■ **Working data**:
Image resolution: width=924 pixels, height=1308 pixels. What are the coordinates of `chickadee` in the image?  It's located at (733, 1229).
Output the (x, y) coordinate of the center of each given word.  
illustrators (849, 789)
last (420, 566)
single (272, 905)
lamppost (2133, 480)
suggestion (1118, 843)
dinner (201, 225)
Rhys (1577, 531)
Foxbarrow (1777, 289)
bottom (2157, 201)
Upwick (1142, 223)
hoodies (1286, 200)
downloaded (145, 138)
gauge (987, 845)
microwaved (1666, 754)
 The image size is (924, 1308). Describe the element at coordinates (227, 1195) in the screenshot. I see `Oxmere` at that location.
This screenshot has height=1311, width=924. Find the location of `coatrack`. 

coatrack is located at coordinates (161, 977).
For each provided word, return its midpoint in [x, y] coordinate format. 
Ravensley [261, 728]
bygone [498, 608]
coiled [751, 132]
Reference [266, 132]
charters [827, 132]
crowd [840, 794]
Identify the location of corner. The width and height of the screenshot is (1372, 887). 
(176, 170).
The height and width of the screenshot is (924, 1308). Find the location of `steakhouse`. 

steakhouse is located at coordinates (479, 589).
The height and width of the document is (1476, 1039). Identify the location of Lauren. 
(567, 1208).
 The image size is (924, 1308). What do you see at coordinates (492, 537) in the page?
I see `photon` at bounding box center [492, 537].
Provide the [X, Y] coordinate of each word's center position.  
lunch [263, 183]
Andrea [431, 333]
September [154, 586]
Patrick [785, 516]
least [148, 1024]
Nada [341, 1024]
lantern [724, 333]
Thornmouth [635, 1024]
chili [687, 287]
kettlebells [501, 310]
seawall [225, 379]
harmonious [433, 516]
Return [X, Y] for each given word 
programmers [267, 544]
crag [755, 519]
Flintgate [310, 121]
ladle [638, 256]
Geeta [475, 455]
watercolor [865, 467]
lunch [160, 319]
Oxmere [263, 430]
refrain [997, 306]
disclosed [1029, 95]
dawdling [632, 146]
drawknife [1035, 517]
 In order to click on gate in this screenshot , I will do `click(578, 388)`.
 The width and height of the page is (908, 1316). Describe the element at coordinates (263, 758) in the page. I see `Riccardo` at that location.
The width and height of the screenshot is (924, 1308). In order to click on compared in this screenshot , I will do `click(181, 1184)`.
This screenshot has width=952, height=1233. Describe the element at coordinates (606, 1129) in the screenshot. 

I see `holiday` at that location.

■ **What the task requires**:
Duplicate the data above, from the line containing "crag [755, 519]" up to and including the line containing "The width and height of the page".

■ **Reply**:
crag [755, 519]
Flintgate [310, 121]
ladle [638, 256]
Geeta [475, 455]
watercolor [865, 467]
lunch [160, 319]
Oxmere [263, 430]
refrain [997, 306]
disclosed [1029, 95]
dawdling [632, 146]
drawknife [1035, 517]
 In order to click on gate in this screenshot , I will do `click(578, 388)`.
 The width and height of the page is (908, 1316). Describe the element at coordinates (263, 758) in the page. I see `Riccardo` at that location.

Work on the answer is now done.